TASK
Calculate how many lines of the data hold "jaune". The answer consists of that number only.

DATA TO EXAMINE
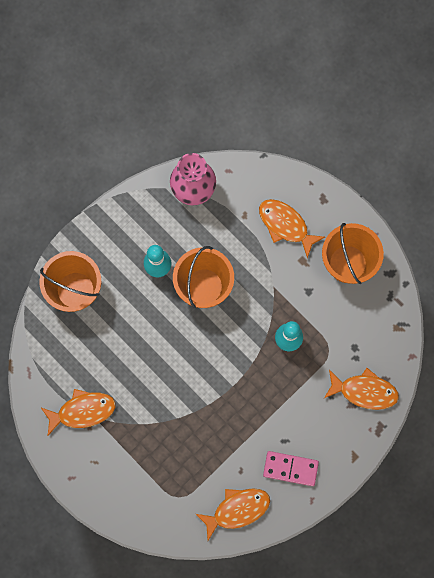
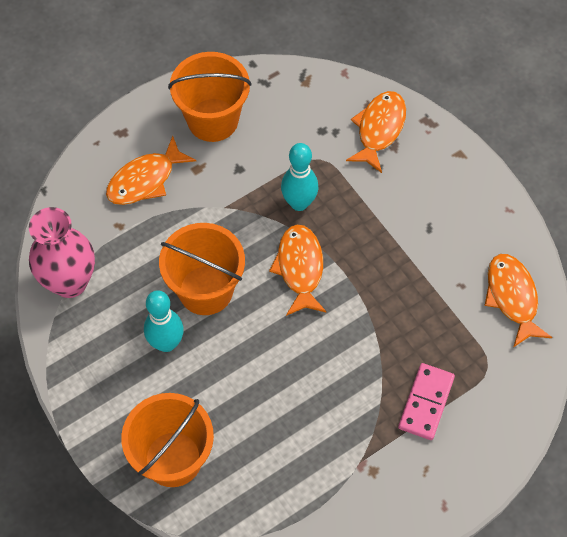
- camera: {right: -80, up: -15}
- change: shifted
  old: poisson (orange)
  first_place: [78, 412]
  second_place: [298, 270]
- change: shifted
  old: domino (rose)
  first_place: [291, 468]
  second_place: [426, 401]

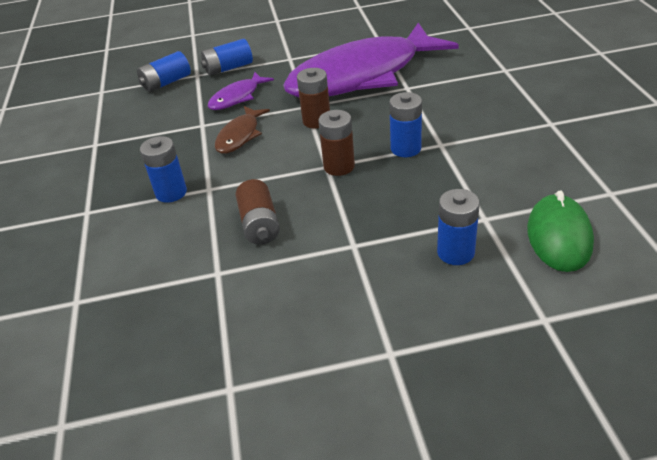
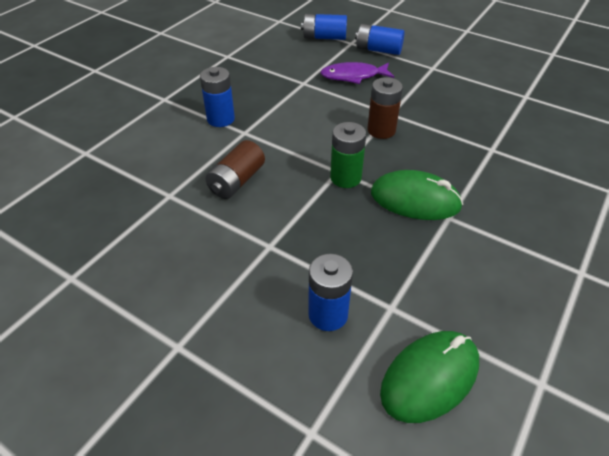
- camera: {right: 40, up: 5}
- change: repainted
  old: pile (marron)
  new: pile (vert)
  first_place: [336, 143]
  second_place: [348, 155]
- change: swapped
  old: pile (bleu)
  new: souris (vert)
  first_place: [405, 124]
  second_place: [417, 195]
- change: gone
  old: poisson (marron)
  first_place: [242, 130]
- change: gone
  old: poisson (violet)
  first_place: [371, 60]

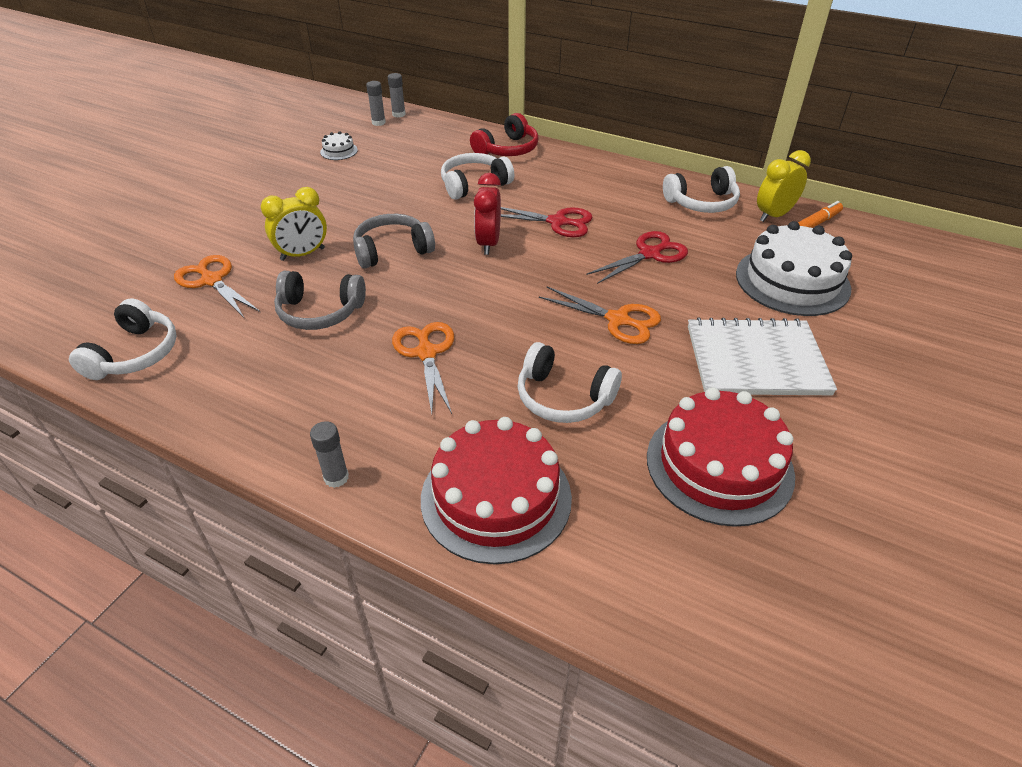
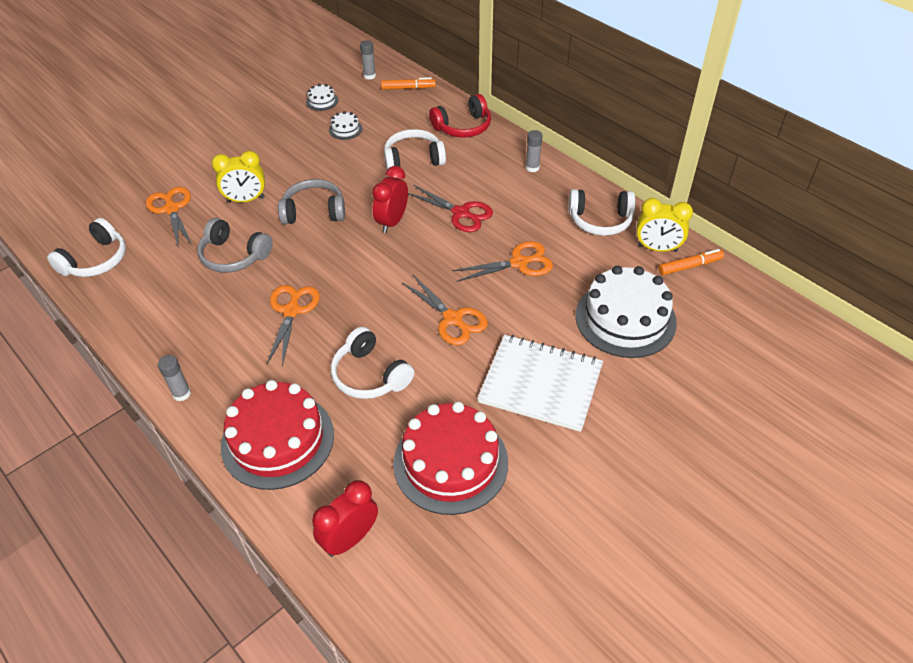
- camera: {right: 20, up: 5}
- change: new
  new: réveil (rouge)
  second_place: [345, 518]
- change: new
  new: gâteau (blanc)
  second_place: [345, 125]
- change: new
  new: feutre (orange)
  second_place: [408, 83]
- change: repainted
  old: ciseaux (rouge)
  new: ciseaux (orange)
  first_place: [637, 257]
  second_place: [502, 261]
- change: shifted
  old: bâton de colle (gris)
  first_place: [397, 95]
  second_place: [534, 151]
- change: rotated
  old: réveil (jaune)
  first_place: [784, 186]
  second_place: [664, 225]
  degrees: -150

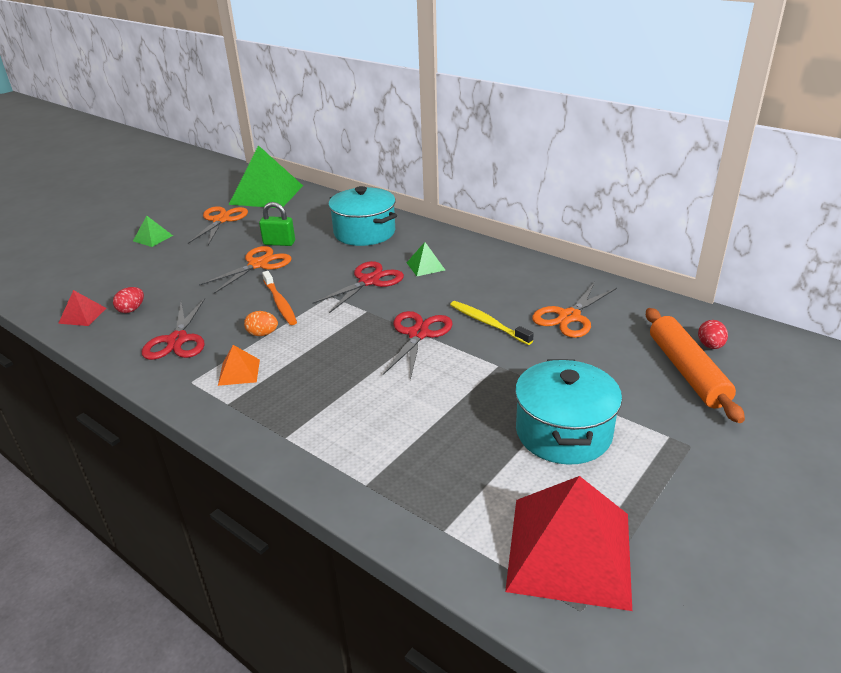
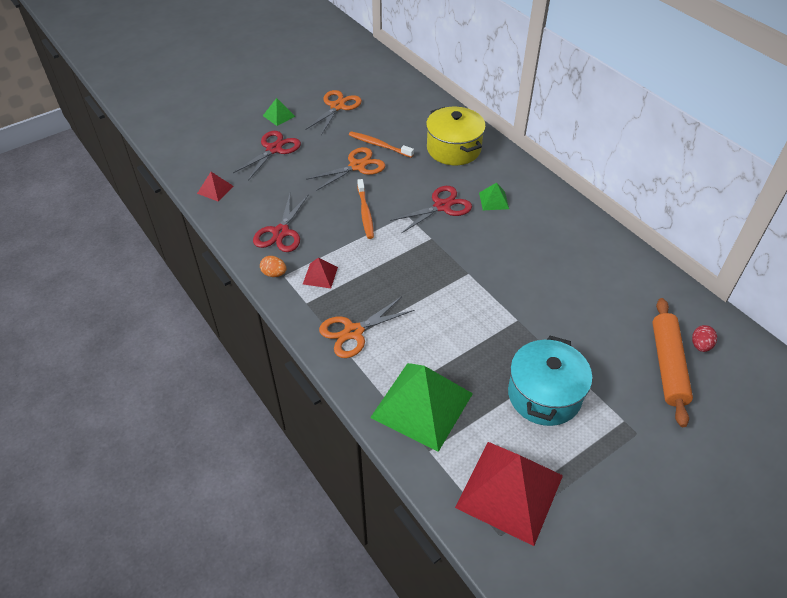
- camera: {right: 15, up: 15}
- change: shifted
  old: ciseaux (rouge)
  first_place: [418, 345]
  second_place: [267, 155]
- change: shifted
  old: œuf (orange)
  first_place: [261, 323]
  second_place: [273, 266]
- change: repainted
  old: pyramide (orange)
  new: pyramide (rouge)
  first_place: [239, 365]
  second_place: [320, 273]
- change: shifted
  old: ciseaux (orange)
  first_place: [574, 310]
  second_place: [366, 327]
- change: swapped
  old: cadenas (vert)
  new: brosse à dents (orange)
  first_place: [277, 224]
  second_place: [381, 144]
- change: shifted
  old: pyramide (vert)
  first_place: [266, 176]
  second_place: [421, 407]
- change: repainted
  old: marmite (turquoise)
  new: marmite (jaune)
  first_place: [362, 216]
  second_place: [456, 136]
- change: gone
  old: œuf (rouge)
  first_place: [128, 300]
- change: gone
  old: brosse à dents (jaune)
  first_place: [492, 323]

ANSWER SECTION
3